• [What you need to do]:
Quote exactly, and only, the lines of the material below from the line with "(452, 457) = (955, 178): none" through the line with "(860, 493) = (350, 491): white".

• [Entries provided]:

--------------------------------------------------

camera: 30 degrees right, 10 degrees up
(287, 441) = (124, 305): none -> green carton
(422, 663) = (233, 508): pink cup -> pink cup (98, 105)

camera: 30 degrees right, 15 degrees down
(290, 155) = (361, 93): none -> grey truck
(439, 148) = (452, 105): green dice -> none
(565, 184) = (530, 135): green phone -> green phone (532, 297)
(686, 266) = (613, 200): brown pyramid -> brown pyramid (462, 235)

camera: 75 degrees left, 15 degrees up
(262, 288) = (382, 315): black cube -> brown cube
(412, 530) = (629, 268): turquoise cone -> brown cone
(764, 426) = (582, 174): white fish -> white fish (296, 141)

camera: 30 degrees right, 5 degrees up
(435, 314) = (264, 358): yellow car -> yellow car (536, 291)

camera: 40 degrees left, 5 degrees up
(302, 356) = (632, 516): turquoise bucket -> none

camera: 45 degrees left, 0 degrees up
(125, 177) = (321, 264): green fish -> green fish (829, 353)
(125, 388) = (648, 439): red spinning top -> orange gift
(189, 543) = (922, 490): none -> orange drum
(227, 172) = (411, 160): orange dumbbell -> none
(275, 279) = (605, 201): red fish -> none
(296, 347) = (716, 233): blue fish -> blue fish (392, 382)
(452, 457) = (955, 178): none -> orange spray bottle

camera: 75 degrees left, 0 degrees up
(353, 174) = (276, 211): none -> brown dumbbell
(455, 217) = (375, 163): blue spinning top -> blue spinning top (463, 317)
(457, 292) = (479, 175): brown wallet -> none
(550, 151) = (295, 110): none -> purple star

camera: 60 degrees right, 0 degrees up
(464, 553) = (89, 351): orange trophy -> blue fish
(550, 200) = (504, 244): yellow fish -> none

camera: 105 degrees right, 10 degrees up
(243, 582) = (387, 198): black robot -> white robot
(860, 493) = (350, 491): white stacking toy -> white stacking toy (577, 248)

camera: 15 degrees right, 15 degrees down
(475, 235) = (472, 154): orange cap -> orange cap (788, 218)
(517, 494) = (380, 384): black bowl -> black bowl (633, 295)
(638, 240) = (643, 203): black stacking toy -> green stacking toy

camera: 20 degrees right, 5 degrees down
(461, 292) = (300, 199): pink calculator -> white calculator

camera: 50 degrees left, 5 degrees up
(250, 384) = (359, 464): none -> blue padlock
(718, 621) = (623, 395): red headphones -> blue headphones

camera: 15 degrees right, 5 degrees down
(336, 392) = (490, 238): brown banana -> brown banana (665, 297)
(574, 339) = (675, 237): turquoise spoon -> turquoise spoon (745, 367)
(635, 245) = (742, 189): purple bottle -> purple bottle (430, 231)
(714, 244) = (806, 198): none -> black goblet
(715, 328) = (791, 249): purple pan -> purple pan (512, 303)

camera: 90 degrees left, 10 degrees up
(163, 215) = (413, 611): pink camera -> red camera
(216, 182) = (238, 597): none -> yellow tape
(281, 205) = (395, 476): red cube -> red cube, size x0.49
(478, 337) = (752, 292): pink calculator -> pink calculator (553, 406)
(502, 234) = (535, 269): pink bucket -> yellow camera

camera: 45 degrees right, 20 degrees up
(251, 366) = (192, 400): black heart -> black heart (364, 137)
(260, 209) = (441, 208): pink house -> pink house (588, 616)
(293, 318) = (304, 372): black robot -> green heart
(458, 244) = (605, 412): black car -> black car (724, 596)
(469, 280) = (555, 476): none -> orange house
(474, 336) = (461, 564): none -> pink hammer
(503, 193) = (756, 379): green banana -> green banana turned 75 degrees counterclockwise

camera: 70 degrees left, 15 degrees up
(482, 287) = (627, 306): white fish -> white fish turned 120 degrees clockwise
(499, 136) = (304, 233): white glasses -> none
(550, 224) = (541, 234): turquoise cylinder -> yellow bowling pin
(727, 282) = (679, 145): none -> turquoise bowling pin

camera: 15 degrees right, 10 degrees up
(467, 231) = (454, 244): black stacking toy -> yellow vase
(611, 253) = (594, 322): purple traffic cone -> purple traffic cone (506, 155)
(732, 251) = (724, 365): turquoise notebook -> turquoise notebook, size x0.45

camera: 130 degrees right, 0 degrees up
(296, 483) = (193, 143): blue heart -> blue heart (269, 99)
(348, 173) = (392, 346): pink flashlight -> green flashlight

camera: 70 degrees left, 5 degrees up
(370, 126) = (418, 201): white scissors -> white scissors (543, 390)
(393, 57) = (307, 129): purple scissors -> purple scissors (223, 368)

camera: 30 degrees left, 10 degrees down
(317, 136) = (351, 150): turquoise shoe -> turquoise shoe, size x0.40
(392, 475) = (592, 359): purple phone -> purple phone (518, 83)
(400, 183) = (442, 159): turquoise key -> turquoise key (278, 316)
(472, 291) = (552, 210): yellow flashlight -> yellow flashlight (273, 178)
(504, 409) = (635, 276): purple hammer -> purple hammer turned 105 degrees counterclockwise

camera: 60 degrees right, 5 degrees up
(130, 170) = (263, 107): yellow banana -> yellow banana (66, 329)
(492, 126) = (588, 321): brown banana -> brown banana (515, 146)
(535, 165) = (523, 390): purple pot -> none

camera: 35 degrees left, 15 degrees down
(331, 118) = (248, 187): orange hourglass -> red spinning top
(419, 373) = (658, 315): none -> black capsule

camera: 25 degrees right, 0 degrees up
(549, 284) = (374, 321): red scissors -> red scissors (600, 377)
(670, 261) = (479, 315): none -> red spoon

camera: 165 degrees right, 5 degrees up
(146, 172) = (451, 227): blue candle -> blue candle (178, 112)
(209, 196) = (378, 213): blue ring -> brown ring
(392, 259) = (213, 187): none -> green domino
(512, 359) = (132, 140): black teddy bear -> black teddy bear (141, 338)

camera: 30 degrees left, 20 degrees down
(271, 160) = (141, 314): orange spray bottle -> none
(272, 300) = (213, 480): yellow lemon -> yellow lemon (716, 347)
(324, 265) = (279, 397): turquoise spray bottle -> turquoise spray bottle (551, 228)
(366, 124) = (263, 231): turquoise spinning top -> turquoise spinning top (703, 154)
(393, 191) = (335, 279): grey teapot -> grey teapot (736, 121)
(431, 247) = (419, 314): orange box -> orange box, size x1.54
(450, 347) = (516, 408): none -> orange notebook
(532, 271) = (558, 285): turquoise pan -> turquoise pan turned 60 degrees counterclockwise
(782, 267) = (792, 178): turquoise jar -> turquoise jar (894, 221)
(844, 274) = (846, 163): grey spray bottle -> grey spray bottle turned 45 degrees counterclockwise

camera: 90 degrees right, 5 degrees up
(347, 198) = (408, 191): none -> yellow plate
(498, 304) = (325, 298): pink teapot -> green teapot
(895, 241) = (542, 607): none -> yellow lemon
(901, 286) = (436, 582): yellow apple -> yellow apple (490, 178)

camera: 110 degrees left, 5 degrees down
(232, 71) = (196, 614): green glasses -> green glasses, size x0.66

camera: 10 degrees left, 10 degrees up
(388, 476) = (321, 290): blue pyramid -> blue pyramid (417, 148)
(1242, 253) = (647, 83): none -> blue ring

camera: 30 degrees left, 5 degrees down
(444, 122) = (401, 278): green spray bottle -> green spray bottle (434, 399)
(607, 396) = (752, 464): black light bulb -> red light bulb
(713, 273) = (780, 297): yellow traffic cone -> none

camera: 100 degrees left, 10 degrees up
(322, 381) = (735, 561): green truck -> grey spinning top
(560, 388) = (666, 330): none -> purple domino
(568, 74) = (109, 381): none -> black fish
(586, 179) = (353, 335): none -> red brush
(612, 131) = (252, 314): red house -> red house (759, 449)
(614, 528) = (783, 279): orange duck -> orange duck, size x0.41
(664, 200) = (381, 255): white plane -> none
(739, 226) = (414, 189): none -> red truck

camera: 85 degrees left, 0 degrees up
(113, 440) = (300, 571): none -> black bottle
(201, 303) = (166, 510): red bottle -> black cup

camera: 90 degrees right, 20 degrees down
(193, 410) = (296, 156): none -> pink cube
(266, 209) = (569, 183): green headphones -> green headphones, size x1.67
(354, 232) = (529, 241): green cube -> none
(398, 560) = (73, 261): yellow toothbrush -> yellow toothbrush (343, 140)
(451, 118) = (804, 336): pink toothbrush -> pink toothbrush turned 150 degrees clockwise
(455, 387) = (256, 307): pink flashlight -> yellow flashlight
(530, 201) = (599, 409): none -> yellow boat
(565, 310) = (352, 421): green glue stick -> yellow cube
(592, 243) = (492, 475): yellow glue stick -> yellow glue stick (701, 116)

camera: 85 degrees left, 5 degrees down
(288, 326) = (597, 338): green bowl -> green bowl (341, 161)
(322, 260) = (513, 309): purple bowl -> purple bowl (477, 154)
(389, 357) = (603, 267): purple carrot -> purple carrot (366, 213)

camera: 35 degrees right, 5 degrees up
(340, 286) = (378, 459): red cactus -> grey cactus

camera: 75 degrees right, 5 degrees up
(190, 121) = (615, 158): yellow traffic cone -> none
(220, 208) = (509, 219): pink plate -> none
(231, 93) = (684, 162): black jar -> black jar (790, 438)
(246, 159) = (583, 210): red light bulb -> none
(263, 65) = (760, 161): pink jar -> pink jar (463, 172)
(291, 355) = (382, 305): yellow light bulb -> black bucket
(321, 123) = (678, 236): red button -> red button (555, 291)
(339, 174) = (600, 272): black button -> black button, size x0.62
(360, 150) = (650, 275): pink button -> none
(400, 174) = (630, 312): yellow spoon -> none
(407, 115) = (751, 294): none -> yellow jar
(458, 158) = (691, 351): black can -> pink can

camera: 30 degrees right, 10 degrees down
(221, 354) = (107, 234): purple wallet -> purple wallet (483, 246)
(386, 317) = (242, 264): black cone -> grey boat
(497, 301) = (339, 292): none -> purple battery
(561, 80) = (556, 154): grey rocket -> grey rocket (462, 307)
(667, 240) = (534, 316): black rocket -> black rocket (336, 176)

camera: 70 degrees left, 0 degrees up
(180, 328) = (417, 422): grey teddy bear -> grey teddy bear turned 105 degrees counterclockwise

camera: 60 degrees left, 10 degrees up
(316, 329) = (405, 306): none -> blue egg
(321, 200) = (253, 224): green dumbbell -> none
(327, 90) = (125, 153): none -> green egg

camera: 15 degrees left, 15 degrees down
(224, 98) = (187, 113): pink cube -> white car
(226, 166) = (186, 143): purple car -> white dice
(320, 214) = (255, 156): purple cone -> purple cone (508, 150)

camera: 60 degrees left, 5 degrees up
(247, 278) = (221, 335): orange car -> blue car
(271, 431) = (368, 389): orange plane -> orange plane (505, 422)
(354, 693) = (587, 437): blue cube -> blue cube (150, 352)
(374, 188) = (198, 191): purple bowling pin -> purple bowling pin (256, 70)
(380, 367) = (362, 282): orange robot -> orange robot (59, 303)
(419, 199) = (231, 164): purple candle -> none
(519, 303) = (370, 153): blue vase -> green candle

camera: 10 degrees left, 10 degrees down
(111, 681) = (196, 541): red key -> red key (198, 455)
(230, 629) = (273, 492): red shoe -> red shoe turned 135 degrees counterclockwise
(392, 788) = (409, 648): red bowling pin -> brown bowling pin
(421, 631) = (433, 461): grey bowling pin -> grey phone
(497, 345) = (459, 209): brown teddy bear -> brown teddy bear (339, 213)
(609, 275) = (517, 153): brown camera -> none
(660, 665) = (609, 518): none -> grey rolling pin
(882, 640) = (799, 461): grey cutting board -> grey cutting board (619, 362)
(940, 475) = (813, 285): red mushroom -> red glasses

--------------------------------------------------

• [Exercise response]:
(452, 457) = (955, 178): none -> orange spray bottle

camera: 75 degrees left, 0 degrees up
(353, 174) = (276, 211): none -> brown dumbbell
(455, 217) = (375, 163): blue spinning top -> blue spinning top (463, 317)
(457, 292) = (479, 175): brown wallet -> none
(550, 151) = (295, 110): none -> purple star

camera: 60 degrees right, 0 degrees up
(464, 553) = (89, 351): orange trophy -> blue fish
(550, 200) = (504, 244): yellow fish -> none

camera: 105 degrees right, 10 degrees up
(243, 582) = (387, 198): black robot -> white robot
(860, 493) = (350, 491): white stacking toy -> white stacking toy (577, 248)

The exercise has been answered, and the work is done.